== WHAT YOU ARE ASKED TO DO ==
Each line below from the one containing "green cross: (111, 346)" through the one containing "blue trapezoid: (381, 770)" is to be given again exactly, and no line outside that span.

= = = =

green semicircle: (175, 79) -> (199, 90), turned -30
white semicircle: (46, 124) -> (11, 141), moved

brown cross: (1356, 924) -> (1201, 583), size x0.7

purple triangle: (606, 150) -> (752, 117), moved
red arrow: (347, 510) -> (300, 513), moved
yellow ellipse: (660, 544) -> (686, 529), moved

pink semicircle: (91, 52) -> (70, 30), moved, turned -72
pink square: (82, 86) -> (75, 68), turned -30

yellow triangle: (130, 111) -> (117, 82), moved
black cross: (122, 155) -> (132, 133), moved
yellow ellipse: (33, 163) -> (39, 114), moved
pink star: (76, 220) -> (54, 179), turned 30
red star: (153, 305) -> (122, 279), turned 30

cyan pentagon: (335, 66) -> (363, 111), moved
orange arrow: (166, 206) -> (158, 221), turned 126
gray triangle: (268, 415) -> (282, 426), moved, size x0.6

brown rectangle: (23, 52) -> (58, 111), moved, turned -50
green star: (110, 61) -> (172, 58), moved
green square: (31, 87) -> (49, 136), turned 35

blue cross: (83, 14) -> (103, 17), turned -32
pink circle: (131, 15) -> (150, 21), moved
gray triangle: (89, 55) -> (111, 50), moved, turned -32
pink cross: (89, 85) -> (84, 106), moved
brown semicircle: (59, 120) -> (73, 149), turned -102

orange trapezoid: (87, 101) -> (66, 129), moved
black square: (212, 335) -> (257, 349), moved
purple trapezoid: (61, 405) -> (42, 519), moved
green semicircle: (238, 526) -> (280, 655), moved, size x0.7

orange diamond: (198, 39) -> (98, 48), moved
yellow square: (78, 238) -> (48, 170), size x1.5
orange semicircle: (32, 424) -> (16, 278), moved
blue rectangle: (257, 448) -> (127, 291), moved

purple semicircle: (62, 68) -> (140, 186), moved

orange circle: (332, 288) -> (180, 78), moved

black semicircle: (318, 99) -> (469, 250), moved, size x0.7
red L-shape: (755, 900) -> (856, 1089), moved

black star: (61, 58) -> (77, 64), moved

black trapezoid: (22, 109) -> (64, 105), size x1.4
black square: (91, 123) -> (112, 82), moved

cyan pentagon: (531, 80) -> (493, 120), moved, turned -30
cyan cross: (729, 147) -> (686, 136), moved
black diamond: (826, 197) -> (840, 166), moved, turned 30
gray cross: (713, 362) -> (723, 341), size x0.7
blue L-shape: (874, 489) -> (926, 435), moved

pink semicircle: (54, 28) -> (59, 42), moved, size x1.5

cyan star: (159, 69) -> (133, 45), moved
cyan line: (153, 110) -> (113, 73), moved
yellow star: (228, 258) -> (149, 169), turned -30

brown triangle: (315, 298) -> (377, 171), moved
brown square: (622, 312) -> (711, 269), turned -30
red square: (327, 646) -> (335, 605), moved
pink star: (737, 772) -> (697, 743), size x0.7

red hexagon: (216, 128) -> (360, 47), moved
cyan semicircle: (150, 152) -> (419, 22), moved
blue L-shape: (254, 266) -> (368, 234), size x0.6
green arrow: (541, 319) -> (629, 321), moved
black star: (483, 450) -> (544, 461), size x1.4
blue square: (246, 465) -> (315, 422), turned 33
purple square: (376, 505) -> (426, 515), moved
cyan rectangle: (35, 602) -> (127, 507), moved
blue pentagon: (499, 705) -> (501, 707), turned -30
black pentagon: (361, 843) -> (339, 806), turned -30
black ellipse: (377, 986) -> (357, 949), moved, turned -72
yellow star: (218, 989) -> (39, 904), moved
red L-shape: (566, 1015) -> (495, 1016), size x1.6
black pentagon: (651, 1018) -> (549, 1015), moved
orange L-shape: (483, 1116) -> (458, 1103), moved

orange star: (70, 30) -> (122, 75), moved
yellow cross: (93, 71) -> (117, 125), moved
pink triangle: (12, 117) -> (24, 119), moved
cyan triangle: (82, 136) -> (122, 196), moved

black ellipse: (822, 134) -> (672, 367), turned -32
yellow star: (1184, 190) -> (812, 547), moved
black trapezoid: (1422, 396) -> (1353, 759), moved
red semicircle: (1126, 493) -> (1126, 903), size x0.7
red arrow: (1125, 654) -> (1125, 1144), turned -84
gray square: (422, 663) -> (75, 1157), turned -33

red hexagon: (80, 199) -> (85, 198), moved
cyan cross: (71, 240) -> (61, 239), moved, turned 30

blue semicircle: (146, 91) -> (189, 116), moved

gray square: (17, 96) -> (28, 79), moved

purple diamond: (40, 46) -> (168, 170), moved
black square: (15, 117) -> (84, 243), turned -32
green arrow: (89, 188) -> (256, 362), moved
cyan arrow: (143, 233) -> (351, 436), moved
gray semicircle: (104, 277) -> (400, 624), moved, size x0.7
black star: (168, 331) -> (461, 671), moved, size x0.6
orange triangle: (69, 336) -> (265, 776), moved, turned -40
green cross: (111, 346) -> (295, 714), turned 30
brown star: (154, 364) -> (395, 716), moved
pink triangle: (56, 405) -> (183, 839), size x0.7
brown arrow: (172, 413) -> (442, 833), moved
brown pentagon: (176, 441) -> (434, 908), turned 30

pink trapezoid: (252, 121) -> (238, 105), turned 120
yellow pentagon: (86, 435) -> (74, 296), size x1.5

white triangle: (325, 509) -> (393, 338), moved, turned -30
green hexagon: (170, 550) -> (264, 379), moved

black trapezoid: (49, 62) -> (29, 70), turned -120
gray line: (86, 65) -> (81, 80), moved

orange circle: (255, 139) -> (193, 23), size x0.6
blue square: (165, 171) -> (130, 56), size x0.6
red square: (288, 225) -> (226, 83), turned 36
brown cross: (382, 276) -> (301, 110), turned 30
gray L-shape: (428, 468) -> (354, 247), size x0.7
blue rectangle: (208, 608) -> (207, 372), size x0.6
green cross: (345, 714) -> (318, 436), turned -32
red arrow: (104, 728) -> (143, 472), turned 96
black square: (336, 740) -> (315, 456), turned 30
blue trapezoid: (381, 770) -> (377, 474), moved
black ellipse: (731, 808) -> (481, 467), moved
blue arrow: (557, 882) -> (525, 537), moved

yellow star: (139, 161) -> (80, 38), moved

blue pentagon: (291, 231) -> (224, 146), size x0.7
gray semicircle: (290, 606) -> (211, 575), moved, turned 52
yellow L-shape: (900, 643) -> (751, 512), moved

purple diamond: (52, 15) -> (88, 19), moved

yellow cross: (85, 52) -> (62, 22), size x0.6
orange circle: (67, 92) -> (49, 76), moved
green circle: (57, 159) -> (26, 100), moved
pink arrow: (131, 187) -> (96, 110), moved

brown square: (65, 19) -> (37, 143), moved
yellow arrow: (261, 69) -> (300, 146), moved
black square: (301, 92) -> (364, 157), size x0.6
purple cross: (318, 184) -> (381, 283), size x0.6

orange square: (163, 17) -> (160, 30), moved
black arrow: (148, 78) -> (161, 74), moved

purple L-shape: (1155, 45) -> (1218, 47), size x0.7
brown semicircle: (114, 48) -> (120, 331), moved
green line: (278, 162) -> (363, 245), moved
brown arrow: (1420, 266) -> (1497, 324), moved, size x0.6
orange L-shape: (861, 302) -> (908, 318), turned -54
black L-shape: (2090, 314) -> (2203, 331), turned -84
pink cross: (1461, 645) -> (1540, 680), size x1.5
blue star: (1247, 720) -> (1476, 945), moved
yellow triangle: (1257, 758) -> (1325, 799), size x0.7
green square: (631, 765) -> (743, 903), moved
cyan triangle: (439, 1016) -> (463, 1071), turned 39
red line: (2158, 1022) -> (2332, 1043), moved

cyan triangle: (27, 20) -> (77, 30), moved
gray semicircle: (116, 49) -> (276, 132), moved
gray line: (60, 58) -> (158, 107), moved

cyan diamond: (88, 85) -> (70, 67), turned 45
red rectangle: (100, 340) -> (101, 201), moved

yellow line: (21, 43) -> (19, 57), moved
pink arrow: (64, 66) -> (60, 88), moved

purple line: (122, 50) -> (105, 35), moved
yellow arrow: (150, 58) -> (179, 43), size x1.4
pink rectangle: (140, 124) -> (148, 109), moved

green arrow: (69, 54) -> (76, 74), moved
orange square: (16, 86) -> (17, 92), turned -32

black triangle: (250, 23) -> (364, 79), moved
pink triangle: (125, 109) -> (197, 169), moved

= = = =

== SOLUTION TO THIS PROBLEM ==
green cross: (111, 346) -> (295, 714), turned 30
brown star: (154, 364) -> (395, 716), moved
pink triangle: (56, 405) -> (183, 839), size x0.7
brown arrow: (172, 413) -> (442, 833), moved
brown pentagon: (176, 441) -> (434, 908), turned 30

pink trapezoid: (252, 121) -> (238, 105), turned 120
yellow pentagon: (86, 435) -> (74, 296), size x1.5

white triangle: (325, 509) -> (393, 338), moved, turned -30
green hexagon: (170, 550) -> (264, 379), moved

black trapezoid: (49, 62) -> (29, 70), turned -120
gray line: (86, 65) -> (81, 80), moved

orange circle: (255, 139) -> (193, 23), size x0.6
blue square: (165, 171) -> (130, 56), size x0.6
red square: (288, 225) -> (226, 83), turned 36
brown cross: (382, 276) -> (301, 110), turned 30
gray L-shape: (428, 468) -> (354, 247), size x0.7
blue rectangle: (208, 608) -> (207, 372), size x0.6
green cross: (345, 714) -> (318, 436), turned -32
red arrow: (104, 728) -> (143, 472), turned 96
black square: (336, 740) -> (315, 456), turned 30
blue trapezoid: (381, 770) -> (377, 474), moved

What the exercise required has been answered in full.